Work to complete
Restate the records exactly. Include all of them.

Records to use
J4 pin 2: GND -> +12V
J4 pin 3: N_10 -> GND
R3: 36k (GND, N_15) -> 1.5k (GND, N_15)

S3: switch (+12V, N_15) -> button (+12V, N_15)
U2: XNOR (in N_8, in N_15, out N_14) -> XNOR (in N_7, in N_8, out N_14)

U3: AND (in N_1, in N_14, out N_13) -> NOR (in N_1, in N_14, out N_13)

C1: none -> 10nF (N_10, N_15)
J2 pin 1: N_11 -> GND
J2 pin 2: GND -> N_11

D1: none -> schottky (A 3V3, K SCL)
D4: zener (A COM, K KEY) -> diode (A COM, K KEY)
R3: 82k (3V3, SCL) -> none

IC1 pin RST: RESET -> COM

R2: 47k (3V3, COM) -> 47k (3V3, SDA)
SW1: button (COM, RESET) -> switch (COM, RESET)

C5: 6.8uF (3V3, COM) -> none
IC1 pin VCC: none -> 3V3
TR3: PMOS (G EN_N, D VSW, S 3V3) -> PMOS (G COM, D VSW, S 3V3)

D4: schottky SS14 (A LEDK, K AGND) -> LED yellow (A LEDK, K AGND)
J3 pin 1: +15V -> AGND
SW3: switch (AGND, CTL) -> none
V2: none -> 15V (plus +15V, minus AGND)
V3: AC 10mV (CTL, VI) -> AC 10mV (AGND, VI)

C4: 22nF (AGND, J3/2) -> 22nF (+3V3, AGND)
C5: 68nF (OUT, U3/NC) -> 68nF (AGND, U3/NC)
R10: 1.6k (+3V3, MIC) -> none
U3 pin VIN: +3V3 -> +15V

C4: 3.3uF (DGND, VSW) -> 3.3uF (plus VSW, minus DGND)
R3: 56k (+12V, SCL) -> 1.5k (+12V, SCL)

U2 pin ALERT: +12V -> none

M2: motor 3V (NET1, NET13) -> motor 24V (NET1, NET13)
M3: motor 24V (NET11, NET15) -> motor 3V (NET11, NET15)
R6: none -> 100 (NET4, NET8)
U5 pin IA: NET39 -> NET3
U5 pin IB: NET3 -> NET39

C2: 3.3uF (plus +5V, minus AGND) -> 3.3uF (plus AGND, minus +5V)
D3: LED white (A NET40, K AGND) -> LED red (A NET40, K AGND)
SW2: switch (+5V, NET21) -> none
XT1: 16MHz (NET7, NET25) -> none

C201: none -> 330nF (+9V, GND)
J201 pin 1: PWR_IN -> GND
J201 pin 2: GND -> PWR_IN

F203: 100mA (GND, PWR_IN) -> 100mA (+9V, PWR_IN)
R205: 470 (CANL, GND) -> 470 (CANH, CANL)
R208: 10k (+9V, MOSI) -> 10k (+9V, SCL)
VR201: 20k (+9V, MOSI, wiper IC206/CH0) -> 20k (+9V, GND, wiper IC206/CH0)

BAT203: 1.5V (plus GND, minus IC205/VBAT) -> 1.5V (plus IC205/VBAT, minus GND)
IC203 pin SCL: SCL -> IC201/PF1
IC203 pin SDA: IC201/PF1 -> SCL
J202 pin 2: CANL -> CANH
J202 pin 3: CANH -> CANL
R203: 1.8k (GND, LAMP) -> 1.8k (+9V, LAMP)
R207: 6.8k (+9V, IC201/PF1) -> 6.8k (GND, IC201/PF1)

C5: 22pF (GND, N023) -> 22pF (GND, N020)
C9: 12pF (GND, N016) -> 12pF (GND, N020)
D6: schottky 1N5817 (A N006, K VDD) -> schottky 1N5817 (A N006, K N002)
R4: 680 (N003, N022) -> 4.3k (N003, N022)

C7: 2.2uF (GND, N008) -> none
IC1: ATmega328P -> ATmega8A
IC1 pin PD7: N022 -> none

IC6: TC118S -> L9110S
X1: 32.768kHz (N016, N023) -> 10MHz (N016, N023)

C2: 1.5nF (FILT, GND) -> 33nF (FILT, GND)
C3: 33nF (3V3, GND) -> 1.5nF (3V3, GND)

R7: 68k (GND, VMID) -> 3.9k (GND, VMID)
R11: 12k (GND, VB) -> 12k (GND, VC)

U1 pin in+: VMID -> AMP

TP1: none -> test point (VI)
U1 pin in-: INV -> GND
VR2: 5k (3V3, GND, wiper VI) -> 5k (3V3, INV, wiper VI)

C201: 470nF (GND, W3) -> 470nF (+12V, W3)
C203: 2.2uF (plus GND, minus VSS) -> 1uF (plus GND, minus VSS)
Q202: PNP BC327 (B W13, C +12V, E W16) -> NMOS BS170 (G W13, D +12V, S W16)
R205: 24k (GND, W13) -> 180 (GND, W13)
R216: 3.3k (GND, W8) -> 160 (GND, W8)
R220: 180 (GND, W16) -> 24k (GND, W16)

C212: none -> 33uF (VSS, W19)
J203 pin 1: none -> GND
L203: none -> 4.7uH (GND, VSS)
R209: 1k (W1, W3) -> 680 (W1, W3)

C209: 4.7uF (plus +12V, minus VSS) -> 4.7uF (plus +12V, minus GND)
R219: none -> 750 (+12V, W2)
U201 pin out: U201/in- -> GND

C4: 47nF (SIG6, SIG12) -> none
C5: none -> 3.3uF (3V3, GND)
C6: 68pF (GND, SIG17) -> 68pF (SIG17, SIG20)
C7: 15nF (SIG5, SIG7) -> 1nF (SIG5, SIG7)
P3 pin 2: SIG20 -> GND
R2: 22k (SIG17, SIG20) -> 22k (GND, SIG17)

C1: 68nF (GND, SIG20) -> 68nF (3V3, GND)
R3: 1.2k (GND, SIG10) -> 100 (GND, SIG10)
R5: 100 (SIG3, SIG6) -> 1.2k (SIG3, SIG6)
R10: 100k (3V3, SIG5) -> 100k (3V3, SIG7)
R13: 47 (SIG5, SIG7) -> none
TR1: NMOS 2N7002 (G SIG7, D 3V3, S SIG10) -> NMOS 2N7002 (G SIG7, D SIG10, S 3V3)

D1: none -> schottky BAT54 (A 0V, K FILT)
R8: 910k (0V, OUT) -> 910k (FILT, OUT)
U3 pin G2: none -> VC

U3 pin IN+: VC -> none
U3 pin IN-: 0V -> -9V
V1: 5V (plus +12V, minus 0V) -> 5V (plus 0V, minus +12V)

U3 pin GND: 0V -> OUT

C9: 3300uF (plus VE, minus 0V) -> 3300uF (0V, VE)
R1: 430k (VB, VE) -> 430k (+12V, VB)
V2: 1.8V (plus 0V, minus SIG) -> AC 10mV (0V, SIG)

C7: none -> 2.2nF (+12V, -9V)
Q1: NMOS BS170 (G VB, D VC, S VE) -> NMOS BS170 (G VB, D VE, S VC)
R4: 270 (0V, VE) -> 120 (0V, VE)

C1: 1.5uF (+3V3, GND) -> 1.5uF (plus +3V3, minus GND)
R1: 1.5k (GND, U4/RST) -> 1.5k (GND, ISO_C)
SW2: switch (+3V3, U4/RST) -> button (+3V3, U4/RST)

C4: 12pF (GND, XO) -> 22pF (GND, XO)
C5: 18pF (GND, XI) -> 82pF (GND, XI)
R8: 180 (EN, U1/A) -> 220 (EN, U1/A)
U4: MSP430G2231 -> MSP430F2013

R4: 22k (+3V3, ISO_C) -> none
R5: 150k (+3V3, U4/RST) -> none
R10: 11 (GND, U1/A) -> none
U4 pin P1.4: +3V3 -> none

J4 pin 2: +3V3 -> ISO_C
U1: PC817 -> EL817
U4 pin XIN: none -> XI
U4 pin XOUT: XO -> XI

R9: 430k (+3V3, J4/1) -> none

Response
J4 pin 2: GND -> +12V
J4 pin 3: N_10 -> GND
R3: 36k (GND, N_15) -> 1.5k (GND, N_15)

S3: switch (+12V, N_15) -> button (+12V, N_15)
U2: XNOR (in N_8, in N_15, out N_14) -> XNOR (in N_7, in N_8, out N_14)

U3: AND (in N_1, in N_14, out N_13) -> NOR (in N_1, in N_14, out N_13)

C1: none -> 10nF (N_10, N_15)
J2 pin 1: N_11 -> GND
J2 pin 2: GND -> N_11

D1: none -> schottky (A 3V3, K SCL)
D4: zener (A COM, K KEY) -> diode (A COM, K KEY)
R3: 82k (3V3, SCL) -> none

IC1 pin RST: RESET -> COM

R2: 47k (3V3, COM) -> 47k (3V3, SDA)
SW1: button (COM, RESET) -> switch (COM, RESET)

C5: 6.8uF (3V3, COM) -> none
IC1 pin VCC: none -> 3V3
TR3: PMOS (G EN_N, D VSW, S 3V3) -> PMOS (G COM, D VSW, S 3V3)

D4: schottky SS14 (A LEDK, K AGND) -> LED yellow (A LEDK, K AGND)
J3 pin 1: +15V -> AGND
SW3: switch (AGND, CTL) -> none
V2: none -> 15V (plus +15V, minus AGND)
V3: AC 10mV (CTL, VI) -> AC 10mV (AGND, VI)

C4: 22nF (AGND, J3/2) -> 22nF (+3V3, AGND)
C5: 68nF (OUT, U3/NC) -> 68nF (AGND, U3/NC)
R10: 1.6k (+3V3, MIC) -> none
U3 pin VIN: +3V3 -> +15V

C4: 3.3uF (DGND, VSW) -> 3.3uF (plus VSW, minus DGND)
R3: 56k (+12V, SCL) -> 1.5k (+12V, SCL)

U2 pin ALERT: +12V -> none

M2: motor 3V (NET1, NET13) -> motor 24V (NET1, NET13)
M3: motor 24V (NET11, NET15) -> motor 3V (NET11, NET15)
R6: none -> 100 (NET4, NET8)
U5 pin IA: NET39 -> NET3
U5 pin IB: NET3 -> NET39

C2: 3.3uF (plus +5V, minus AGND) -> 3.3uF (plus AGND, minus +5V)
D3: LED white (A NET40, K AGND) -> LED red (A NET40, K AGND)
SW2: switch (+5V, NET21) -> none
XT1: 16MHz (NET7, NET25) -> none

C201: none -> 330nF (+9V, GND)
J201 pin 1: PWR_IN -> GND
J201 pin 2: GND -> PWR_IN

F203: 100mA (GND, PWR_IN) -> 100mA (+9V, PWR_IN)
R205: 470 (CANL, GND) -> 470 (CANH, CANL)
R208: 10k (+9V, MOSI) -> 10k (+9V, SCL)
VR201: 20k (+9V, MOSI, wiper IC206/CH0) -> 20k (+9V, GND, wiper IC206/CH0)

BAT203: 1.5V (plus GND, minus IC205/VBAT) -> 1.5V (plus IC205/VBAT, minus GND)
IC203 pin SCL: SCL -> IC201/PF1
IC203 pin SDA: IC201/PF1 -> SCL
J202 pin 2: CANL -> CANH
J202 pin 3: CANH -> CANL
R203: 1.8k (GND, LAMP) -> 1.8k (+9V, LAMP)
R207: 6.8k (+9V, IC201/PF1) -> 6.8k (GND, IC201/PF1)

C5: 22pF (GND, N023) -> 22pF (GND, N020)
C9: 12pF (GND, N016) -> 12pF (GND, N020)
D6: schottky 1N5817 (A N006, K VDD) -> schottky 1N5817 (A N006, K N002)
R4: 680 (N003, N022) -> 4.3k (N003, N022)

C7: 2.2uF (GND, N008) -> none
IC1: ATmega328P -> ATmega8A
IC1 pin PD7: N022 -> none

IC6: TC118S -> L9110S
X1: 32.768kHz (N016, N023) -> 10MHz (N016, N023)

C2: 1.5nF (FILT, GND) -> 33nF (FILT, GND)
C3: 33nF (3V3, GND) -> 1.5nF (3V3, GND)

R7: 68k (GND, VMID) -> 3.9k (GND, VMID)
R11: 12k (GND, VB) -> 12k (GND, VC)

U1 pin in+: VMID -> AMP

TP1: none -> test point (VI)
U1 pin in-: INV -> GND
VR2: 5k (3V3, GND, wiper VI) -> 5k (3V3, INV, wiper VI)

C201: 470nF (GND, W3) -> 470nF (+12V, W3)
C203: 2.2uF (plus GND, minus VSS) -> 1uF (plus GND, minus VSS)
Q202: PNP BC327 (B W13, C +12V, E W16) -> NMOS BS170 (G W13, D +12V, S W16)
R205: 24k (GND, W13) -> 180 (GND, W13)
R216: 3.3k (GND, W8) -> 160 (GND, W8)
R220: 180 (GND, W16) -> 24k (GND, W16)

C212: none -> 33uF (VSS, W19)
J203 pin 1: none -> GND
L203: none -> 4.7uH (GND, VSS)
R209: 1k (W1, W3) -> 680 (W1, W3)

C209: 4.7uF (plus +12V, minus VSS) -> 4.7uF (plus +12V, minus GND)
R219: none -> 750 (+12V, W2)
U201 pin out: U201/in- -> GND

C4: 47nF (SIG6, SIG12) -> none
C5: none -> 3.3uF (3V3, GND)
C6: 68pF (GND, SIG17) -> 68pF (SIG17, SIG20)
C7: 15nF (SIG5, SIG7) -> 1nF (SIG5, SIG7)
P3 pin 2: SIG20 -> GND
R2: 22k (SIG17, SIG20) -> 22k (GND, SIG17)

C1: 68nF (GND, SIG20) -> 68nF (3V3, GND)
R3: 1.2k (GND, SIG10) -> 100 (GND, SIG10)
R5: 100 (SIG3, SIG6) -> 1.2k (SIG3, SIG6)
R10: 100k (3V3, SIG5) -> 100k (3V3, SIG7)
R13: 47 (SIG5, SIG7) -> none
TR1: NMOS 2N7002 (G SIG7, D 3V3, S SIG10) -> NMOS 2N7002 (G SIG7, D SIG10, S 3V3)

D1: none -> schottky BAT54 (A 0V, K FILT)
R8: 910k (0V, OUT) -> 910k (FILT, OUT)
U3 pin G2: none -> VC

U3 pin IN+: VC -> none
U3 pin IN-: 0V -> -9V
V1: 5V (plus +12V, minus 0V) -> 5V (plus 0V, minus +12V)

U3 pin GND: 0V -> OUT

C9: 3300uF (plus VE, minus 0V) -> 3300uF (0V, VE)
R1: 430k (VB, VE) -> 430k (+12V, VB)
V2: 1.8V (plus 0V, minus SIG) -> AC 10mV (0V, SIG)

C7: none -> 2.2nF (+12V, -9V)
Q1: NMOS BS170 (G VB, D VC, S VE) -> NMOS BS170 (G VB, D VE, S VC)
R4: 270 (0V, VE) -> 120 (0V, VE)

C1: 1.5uF (+3V3, GND) -> 1.5uF (plus +3V3, minus GND)
R1: 1.5k (GND, U4/RST) -> 1.5k (GND, ISO_C)
SW2: switch (+3V3, U4/RST) -> button (+3V3, U4/RST)

C4: 12pF (GND, XO) -> 22pF (GND, XO)
C5: 18pF (GND, XI) -> 82pF (GND, XI)
R8: 180 (EN, U1/A) -> 220 (EN, U1/A)
U4: MSP430G2231 -> MSP430F2013

R4: 22k (+3V3, ISO_C) -> none
R5: 150k (+3V3, U4/RST) -> none
R10: 11 (GND, U1/A) -> none
U4 pin P1.4: +3V3 -> none

J4 pin 2: +3V3 -> ISO_C
U1: PC817 -> EL817
U4 pin XIN: none -> XI
U4 pin XOUT: XO -> XI

R9: 430k (+3V3, J4/1) -> none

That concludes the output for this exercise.